_To do_: Produce an exact copy of the lines from the line containing "(381, 517) = (473, 487): white lamp -> none" through the last line of the entries below, and only those lines.

=== Supplied data ===

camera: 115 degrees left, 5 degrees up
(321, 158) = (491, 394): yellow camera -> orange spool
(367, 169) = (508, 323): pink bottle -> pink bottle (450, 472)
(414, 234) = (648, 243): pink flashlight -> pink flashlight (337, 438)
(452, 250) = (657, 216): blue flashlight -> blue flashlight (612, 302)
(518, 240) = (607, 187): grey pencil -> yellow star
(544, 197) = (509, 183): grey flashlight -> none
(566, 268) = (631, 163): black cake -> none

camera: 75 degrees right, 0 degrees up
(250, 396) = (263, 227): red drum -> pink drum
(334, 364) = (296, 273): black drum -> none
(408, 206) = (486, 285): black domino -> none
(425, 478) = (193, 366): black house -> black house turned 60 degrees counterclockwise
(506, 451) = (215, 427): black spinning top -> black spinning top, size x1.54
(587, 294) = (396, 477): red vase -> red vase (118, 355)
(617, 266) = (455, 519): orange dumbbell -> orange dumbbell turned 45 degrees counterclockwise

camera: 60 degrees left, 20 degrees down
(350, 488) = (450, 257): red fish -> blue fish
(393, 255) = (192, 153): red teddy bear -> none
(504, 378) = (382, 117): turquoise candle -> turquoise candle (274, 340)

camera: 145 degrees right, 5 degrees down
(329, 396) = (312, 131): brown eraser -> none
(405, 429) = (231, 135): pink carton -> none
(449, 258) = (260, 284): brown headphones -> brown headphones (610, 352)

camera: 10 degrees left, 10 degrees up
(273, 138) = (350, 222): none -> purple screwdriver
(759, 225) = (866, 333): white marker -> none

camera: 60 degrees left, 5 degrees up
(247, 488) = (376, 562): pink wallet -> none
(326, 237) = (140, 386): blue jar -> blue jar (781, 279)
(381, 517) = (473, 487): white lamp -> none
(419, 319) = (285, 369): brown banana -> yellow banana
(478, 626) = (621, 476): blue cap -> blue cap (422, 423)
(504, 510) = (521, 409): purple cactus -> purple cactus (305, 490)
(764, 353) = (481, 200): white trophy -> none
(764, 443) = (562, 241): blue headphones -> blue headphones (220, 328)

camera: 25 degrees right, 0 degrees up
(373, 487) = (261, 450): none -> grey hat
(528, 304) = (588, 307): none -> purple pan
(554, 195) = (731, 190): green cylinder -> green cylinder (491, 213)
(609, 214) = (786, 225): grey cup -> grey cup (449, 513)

===

_Reply_:
(381, 517) = (473, 487): white lamp -> none
(419, 319) = (285, 369): brown banana -> yellow banana
(478, 626) = (621, 476): blue cap -> blue cap (422, 423)
(504, 510) = (521, 409): purple cactus -> purple cactus (305, 490)
(764, 353) = (481, 200): white trophy -> none
(764, 443) = (562, 241): blue headphones -> blue headphones (220, 328)

camera: 25 degrees right, 0 degrees up
(373, 487) = (261, 450): none -> grey hat
(528, 304) = (588, 307): none -> purple pan
(554, 195) = (731, 190): green cylinder -> green cylinder (491, 213)
(609, 214) = (786, 225): grey cup -> grey cup (449, 513)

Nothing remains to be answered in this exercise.